[[ Data shown, beginning ]]

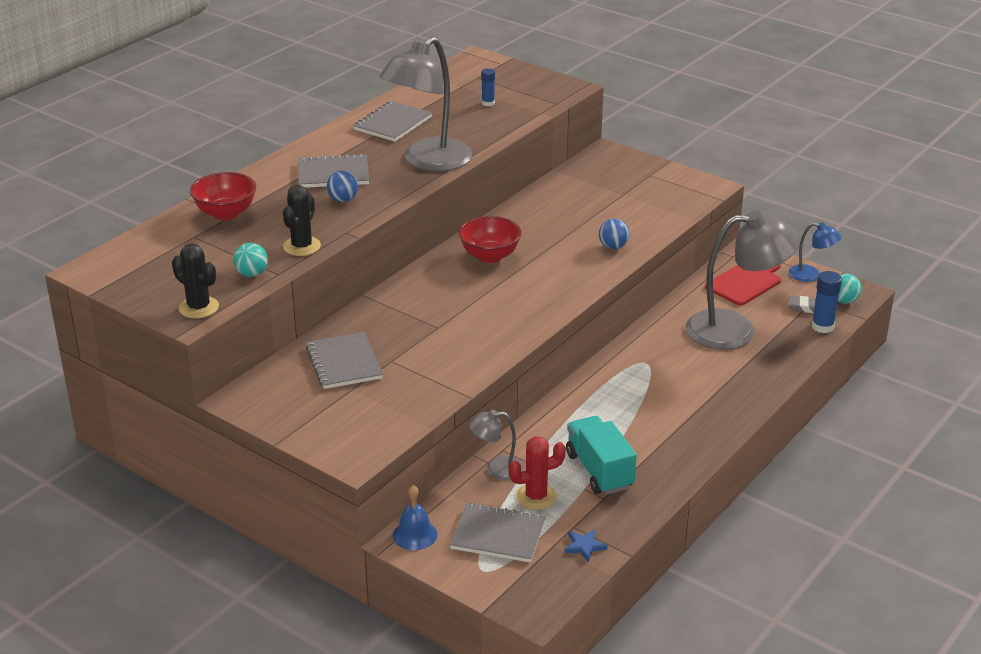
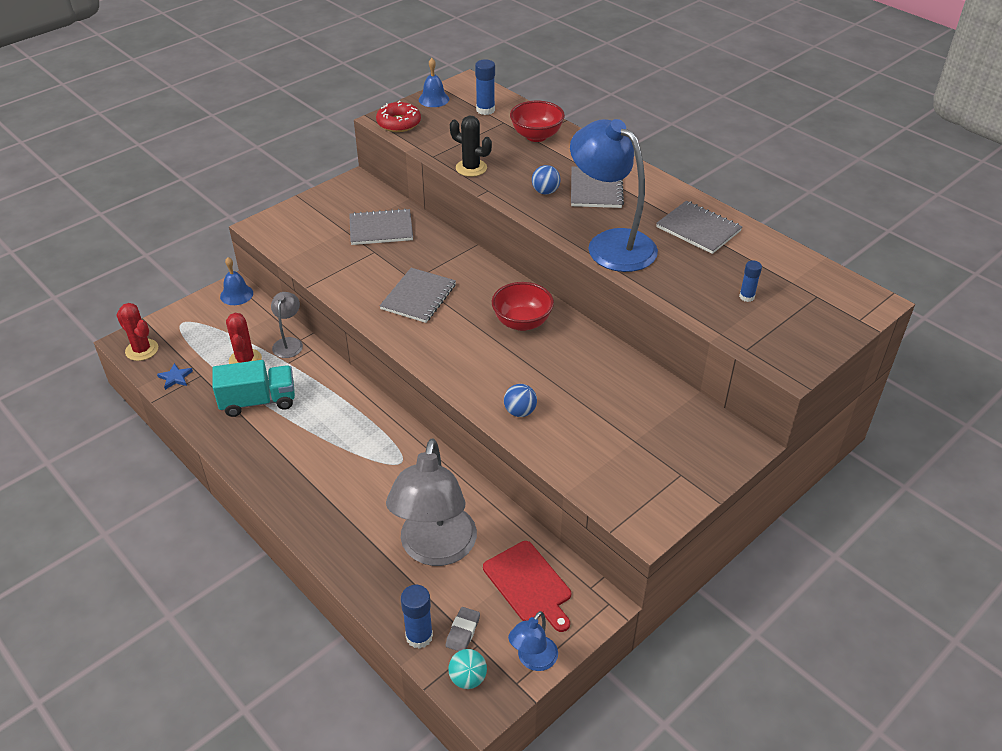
camera: 100 degrees right, 10 degrees up
black cactus [172,243,219,318] -> red donut [376,101,421,132]
turquoise ball [233,243,268,277] -> none
grey lamp [379,37,472,171] -> blue lamp [570,119,658,272]
grey notebook [450,502,546,563] -> grey notebook moved to [380,268,456,323]
none -> red cactus [116,303,158,361]
none -> blue bell [419,58,449,107]
none -> blue glue stick [475,60,495,115]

[[ Data shown, end ]]

Among the lines above, which ones include the word "cactus"? Copy them.

black cactus [172,243,219,318] -> red donut [376,101,421,132]
none -> red cactus [116,303,158,361]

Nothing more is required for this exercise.